DIRECTIONS ▸ Show each line in the records below that contains the string "once".

SUPPLIED DATA ▸
-- Start --

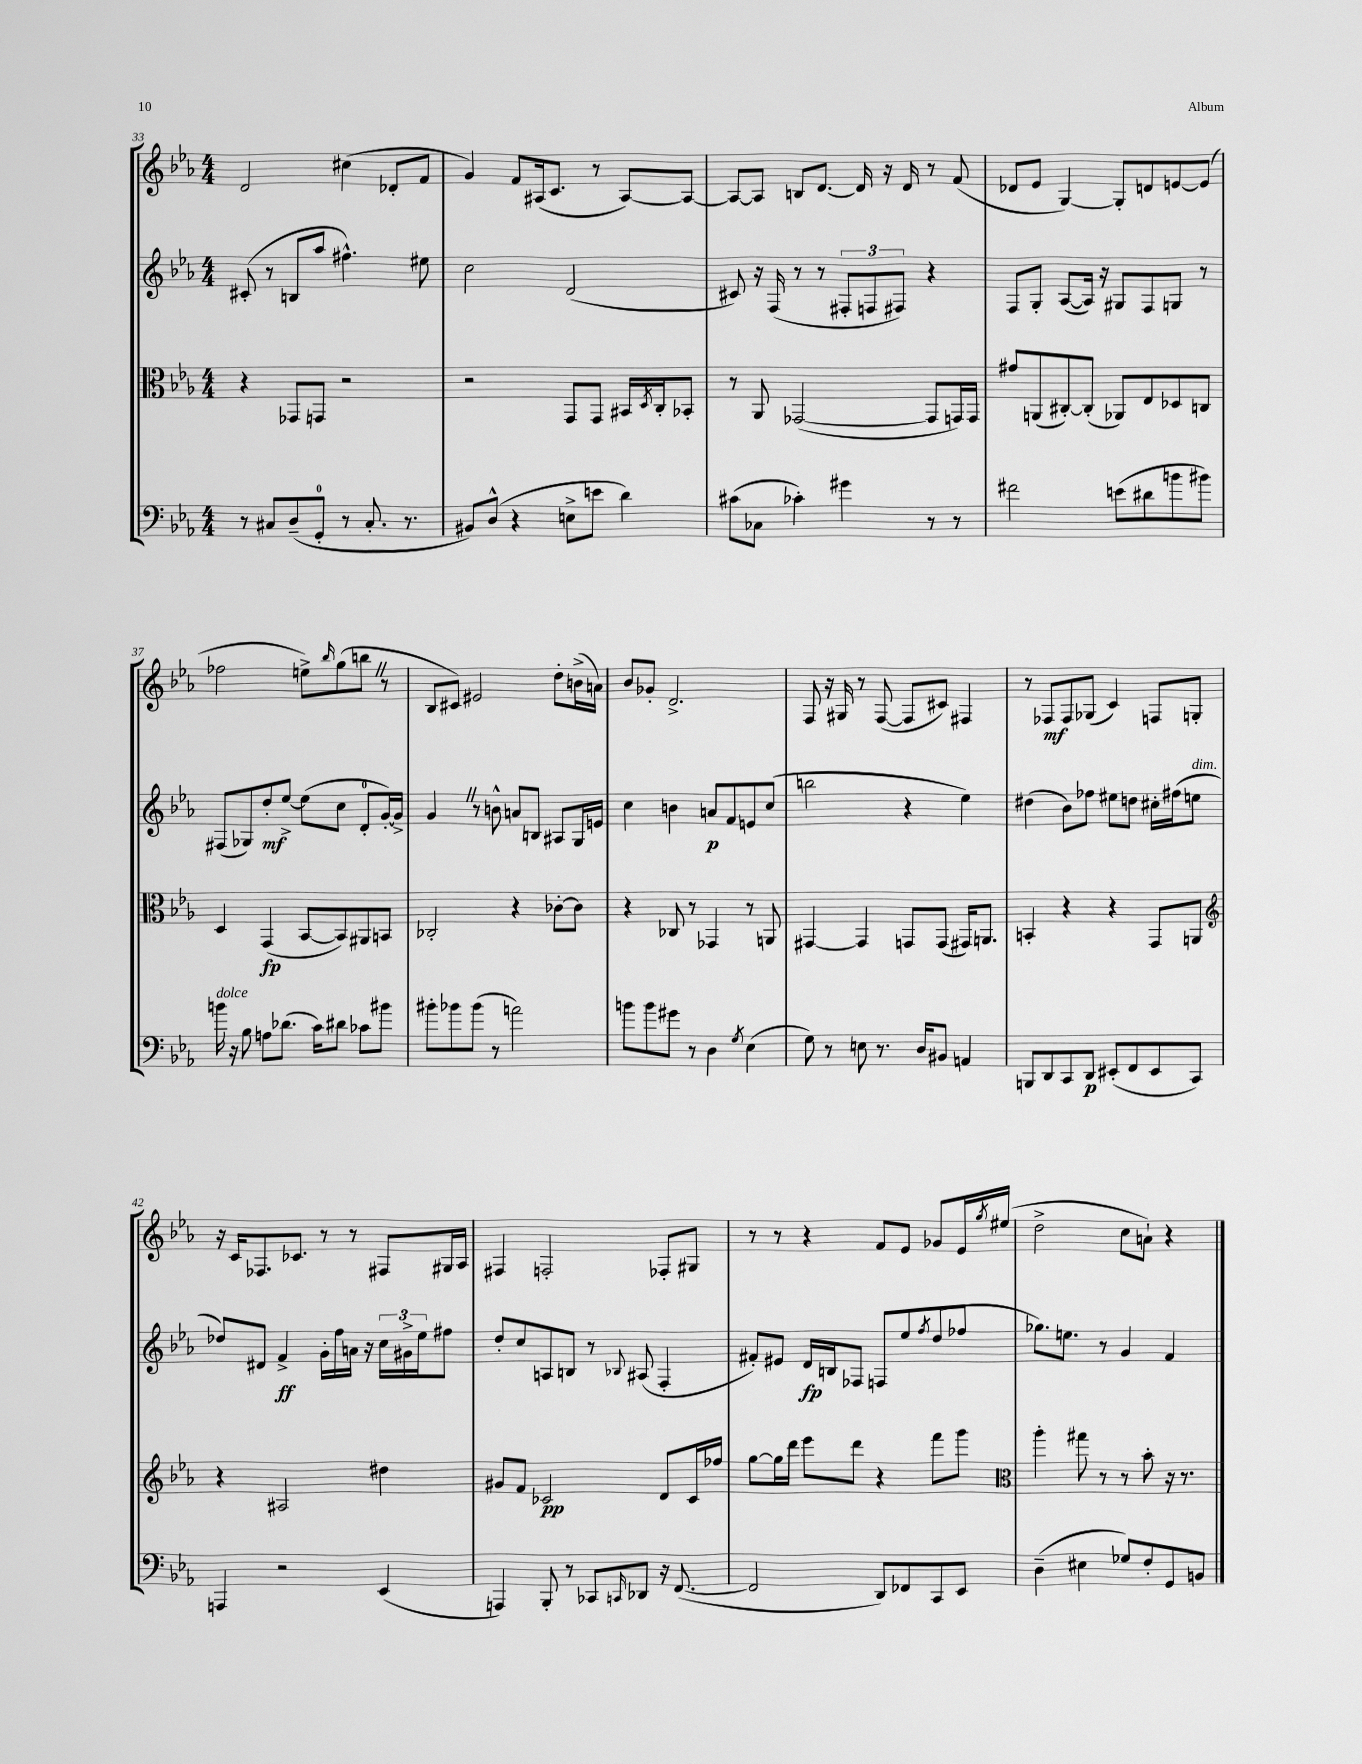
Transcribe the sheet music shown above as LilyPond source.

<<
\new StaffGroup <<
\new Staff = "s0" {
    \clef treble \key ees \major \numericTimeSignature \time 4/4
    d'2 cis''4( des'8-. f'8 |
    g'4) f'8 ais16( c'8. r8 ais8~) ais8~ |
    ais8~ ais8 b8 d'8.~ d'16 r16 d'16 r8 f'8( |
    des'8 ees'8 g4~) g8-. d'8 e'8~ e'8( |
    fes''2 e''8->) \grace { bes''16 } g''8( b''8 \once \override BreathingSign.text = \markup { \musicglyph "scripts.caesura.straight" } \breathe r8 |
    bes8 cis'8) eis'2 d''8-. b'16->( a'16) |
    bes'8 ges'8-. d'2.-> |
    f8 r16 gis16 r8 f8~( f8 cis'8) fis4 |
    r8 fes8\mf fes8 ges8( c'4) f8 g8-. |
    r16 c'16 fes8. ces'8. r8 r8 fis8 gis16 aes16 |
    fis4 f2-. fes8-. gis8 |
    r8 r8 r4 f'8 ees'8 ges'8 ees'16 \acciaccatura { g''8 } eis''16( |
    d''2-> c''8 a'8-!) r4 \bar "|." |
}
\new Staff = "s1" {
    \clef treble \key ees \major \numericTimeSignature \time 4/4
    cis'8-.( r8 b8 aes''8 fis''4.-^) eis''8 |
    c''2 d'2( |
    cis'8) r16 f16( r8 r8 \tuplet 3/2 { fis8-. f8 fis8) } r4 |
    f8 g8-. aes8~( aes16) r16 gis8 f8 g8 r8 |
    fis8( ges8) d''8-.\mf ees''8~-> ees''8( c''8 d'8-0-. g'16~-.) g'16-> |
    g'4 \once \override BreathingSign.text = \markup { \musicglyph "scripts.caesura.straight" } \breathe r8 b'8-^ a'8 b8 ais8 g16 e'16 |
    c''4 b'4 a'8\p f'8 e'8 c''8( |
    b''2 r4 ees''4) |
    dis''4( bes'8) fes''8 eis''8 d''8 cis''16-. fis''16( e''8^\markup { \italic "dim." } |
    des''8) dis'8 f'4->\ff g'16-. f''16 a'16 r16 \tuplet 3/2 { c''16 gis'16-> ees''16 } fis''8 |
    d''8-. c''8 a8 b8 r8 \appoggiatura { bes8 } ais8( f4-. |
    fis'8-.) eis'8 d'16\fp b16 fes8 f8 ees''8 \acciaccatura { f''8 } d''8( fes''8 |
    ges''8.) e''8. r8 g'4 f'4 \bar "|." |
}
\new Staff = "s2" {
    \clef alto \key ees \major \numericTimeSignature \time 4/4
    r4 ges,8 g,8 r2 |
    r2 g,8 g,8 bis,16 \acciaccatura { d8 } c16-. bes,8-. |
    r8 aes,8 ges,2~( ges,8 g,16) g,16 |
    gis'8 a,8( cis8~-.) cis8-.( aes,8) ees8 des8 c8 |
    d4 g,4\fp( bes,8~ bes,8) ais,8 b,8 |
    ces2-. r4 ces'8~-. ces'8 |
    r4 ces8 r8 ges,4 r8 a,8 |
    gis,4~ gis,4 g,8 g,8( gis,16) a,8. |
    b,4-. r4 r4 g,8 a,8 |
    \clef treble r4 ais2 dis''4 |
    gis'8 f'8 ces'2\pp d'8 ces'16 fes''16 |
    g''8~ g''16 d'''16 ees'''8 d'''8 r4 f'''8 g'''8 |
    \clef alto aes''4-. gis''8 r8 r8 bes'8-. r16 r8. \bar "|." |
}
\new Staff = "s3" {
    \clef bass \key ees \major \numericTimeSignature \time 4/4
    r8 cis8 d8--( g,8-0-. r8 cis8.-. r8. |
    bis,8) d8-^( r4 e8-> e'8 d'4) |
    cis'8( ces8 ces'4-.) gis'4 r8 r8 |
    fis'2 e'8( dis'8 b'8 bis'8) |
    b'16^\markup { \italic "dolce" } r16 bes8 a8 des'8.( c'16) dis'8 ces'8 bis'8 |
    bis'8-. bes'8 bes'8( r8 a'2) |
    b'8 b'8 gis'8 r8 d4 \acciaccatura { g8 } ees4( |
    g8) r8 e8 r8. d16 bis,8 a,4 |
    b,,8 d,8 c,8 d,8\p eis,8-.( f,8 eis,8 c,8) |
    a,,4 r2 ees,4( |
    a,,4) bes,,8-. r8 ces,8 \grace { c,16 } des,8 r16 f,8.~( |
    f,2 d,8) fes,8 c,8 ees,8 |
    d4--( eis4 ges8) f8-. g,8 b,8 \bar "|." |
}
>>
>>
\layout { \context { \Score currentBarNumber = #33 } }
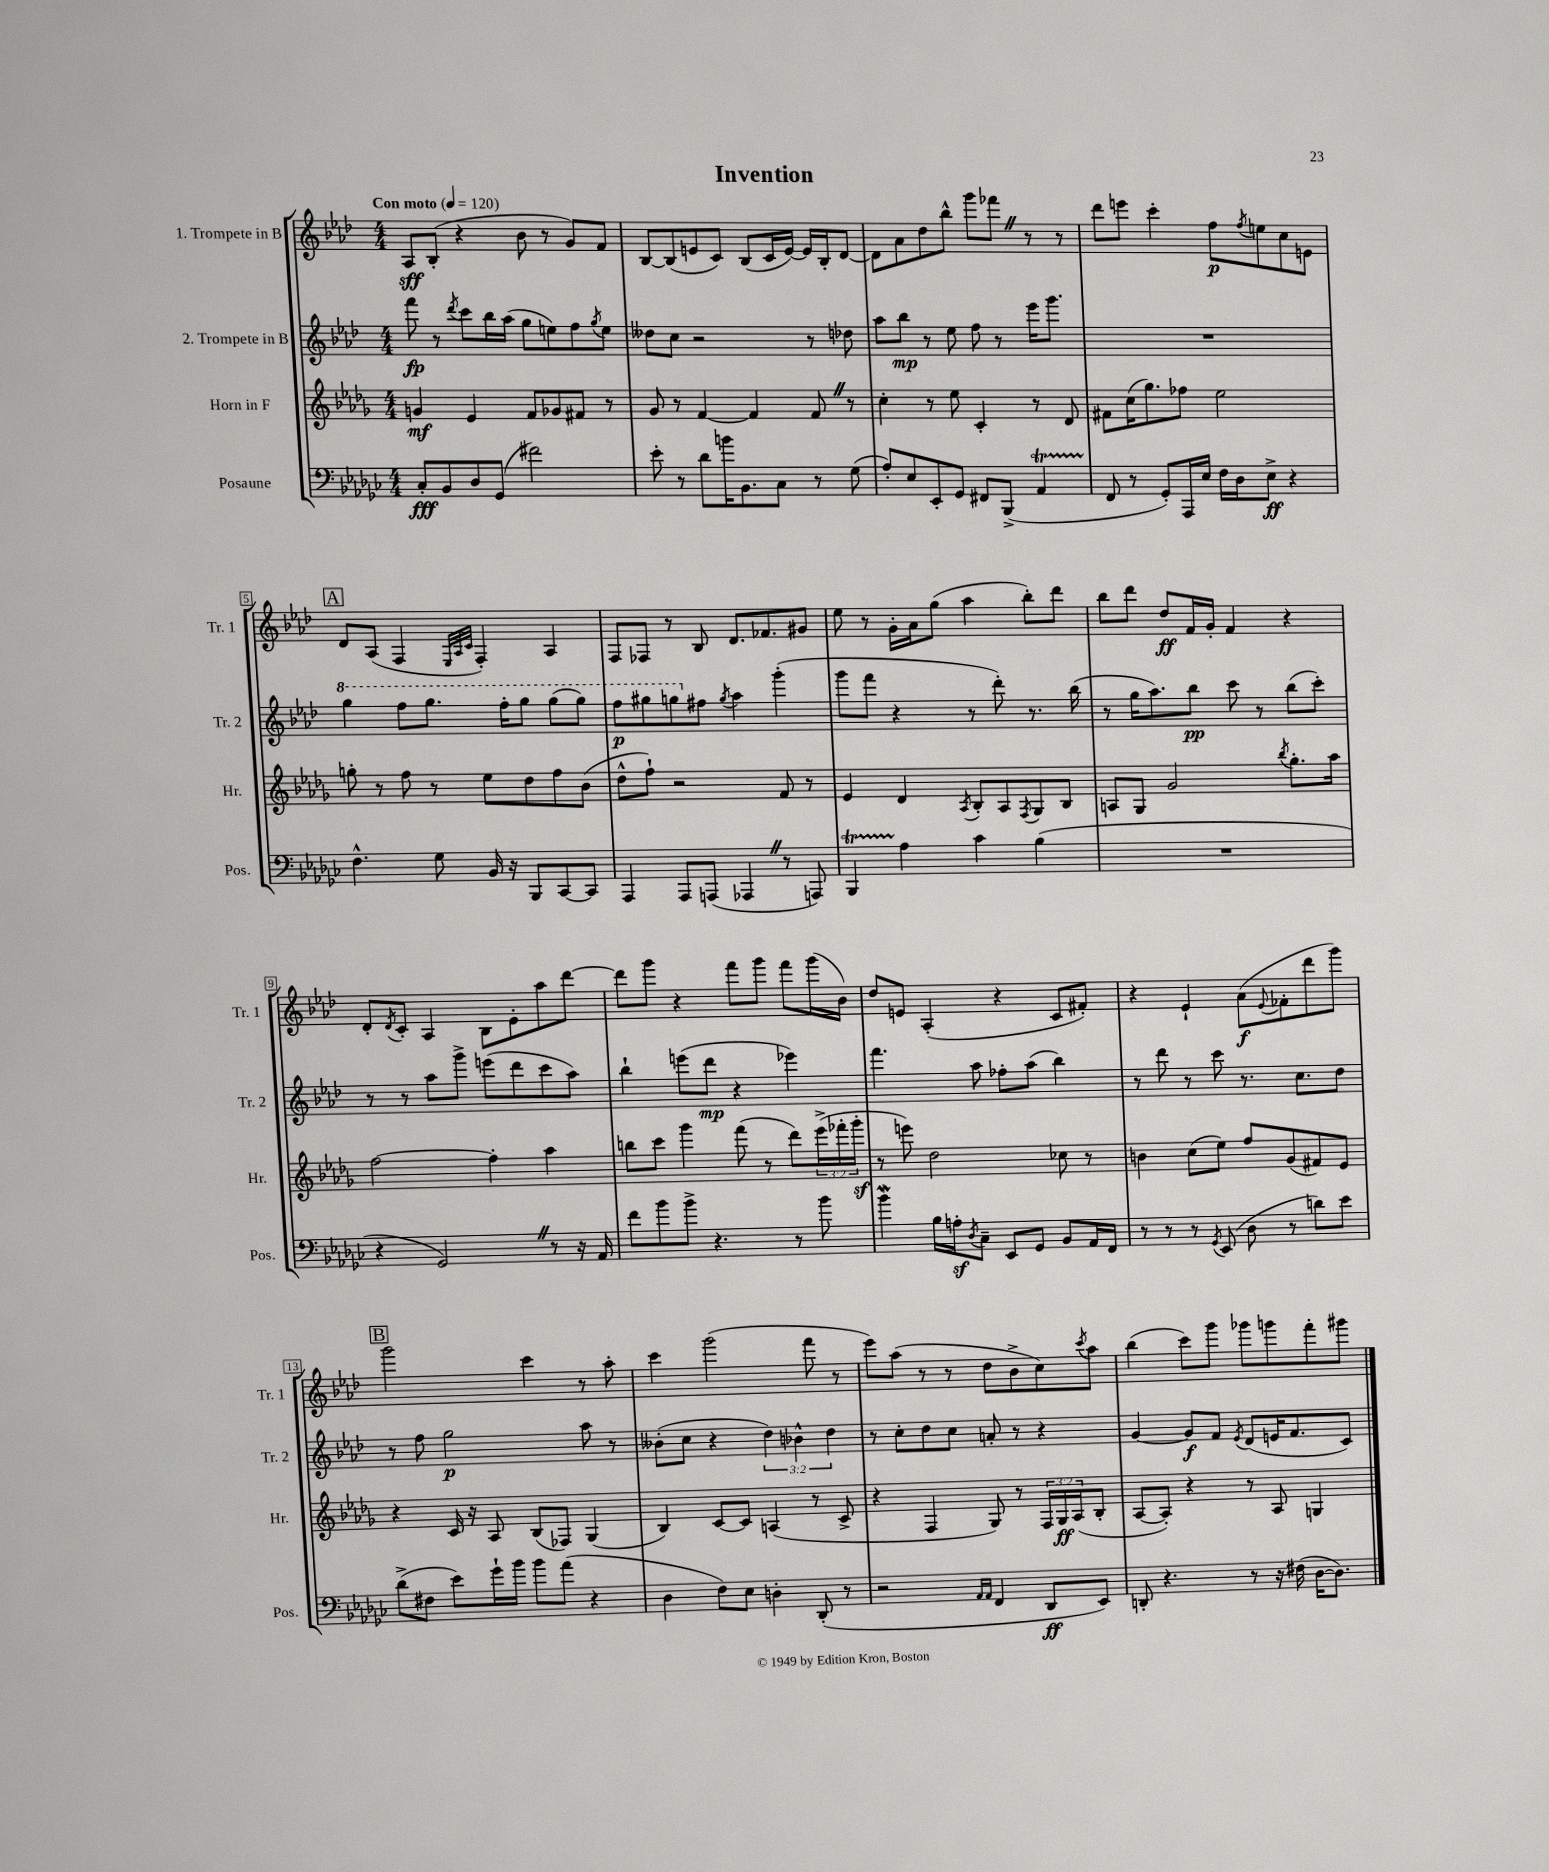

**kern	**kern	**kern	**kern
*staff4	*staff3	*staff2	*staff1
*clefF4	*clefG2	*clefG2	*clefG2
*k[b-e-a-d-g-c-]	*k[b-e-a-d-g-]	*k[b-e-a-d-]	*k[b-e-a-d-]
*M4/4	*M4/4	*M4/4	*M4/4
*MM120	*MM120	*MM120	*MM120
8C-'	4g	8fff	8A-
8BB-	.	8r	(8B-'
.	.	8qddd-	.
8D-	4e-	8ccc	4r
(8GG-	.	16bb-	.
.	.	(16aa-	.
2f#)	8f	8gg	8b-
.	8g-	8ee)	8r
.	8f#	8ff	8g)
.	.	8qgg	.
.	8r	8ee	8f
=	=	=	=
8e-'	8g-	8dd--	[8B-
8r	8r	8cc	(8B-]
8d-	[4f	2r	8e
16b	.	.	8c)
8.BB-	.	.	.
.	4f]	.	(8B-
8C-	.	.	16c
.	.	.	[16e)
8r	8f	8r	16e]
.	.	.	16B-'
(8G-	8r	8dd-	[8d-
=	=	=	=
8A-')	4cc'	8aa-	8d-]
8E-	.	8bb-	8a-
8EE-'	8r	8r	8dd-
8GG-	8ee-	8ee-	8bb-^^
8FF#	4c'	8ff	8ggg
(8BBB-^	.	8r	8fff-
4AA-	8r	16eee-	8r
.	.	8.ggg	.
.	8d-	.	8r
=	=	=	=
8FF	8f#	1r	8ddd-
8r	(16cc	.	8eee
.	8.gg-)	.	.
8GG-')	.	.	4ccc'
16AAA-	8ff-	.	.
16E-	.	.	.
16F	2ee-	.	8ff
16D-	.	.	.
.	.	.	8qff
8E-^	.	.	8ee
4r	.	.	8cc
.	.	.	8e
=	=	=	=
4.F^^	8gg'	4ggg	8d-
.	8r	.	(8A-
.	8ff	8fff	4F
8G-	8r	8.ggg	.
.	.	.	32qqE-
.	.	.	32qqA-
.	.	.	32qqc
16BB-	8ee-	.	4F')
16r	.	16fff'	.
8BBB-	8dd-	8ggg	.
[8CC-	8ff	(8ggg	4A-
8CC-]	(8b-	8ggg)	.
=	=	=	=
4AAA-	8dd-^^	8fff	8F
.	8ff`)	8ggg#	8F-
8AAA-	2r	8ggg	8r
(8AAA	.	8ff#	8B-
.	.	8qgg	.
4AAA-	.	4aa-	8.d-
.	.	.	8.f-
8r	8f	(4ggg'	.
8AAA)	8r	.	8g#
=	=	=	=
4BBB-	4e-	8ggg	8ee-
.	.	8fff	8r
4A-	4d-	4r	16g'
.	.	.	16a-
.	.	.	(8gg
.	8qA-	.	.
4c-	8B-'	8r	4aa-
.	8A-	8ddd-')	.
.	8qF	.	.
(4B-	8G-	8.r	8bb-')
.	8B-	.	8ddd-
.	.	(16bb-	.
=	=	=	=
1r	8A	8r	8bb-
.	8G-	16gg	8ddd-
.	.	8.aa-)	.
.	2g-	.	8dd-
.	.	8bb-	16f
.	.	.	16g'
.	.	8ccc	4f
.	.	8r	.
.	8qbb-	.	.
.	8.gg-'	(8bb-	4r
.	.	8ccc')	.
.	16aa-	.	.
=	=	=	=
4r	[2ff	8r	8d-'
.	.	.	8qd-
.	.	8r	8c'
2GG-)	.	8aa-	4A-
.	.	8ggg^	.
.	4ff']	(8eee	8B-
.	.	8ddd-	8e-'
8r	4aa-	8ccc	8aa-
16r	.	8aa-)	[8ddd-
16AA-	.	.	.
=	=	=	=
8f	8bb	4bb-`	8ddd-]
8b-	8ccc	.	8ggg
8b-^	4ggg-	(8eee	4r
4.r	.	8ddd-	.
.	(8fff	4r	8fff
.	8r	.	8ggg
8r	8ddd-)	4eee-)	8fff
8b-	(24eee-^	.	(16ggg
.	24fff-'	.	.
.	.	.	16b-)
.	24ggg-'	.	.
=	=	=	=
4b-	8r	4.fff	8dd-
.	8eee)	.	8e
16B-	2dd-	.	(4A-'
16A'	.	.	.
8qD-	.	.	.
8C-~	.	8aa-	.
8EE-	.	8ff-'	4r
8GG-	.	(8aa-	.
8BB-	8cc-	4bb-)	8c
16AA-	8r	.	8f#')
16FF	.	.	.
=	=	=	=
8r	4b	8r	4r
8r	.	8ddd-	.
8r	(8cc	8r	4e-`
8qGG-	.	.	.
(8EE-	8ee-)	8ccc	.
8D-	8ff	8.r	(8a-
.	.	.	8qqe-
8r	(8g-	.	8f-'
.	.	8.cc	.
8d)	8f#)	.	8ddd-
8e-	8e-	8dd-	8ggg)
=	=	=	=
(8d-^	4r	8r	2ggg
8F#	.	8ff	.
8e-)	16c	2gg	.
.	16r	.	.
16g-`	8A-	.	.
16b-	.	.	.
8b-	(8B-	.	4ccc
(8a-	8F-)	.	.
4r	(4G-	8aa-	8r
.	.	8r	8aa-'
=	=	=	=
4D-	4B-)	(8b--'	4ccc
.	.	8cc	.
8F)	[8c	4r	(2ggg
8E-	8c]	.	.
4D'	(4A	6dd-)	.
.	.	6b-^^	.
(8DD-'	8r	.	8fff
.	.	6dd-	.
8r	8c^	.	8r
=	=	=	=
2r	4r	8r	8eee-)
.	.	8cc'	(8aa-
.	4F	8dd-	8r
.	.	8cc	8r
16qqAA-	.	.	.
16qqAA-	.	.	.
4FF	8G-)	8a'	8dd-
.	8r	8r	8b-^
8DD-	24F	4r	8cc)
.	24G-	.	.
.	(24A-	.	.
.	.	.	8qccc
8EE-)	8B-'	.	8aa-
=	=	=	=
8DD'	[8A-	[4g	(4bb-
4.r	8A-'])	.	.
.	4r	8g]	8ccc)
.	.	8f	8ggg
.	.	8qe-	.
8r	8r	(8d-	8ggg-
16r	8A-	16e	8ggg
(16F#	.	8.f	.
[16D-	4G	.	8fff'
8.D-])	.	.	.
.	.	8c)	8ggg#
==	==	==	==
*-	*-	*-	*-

-- End --

RESPONSE TO THE EXERCISE ▸
    fes''2 e''8->) \grace { bes''16 } g''8( b''8 \once \override BreathingSign.text = \markup { \musicglyph "scripts.caesura.straight" } \breathe r8 |
    g'4 \once \override BreathingSign.text = \markup { \musicglyph "scripts.caesura.straight" } \breathe r8 b'8-^ a'8 b8 ais8 g16 e'16 |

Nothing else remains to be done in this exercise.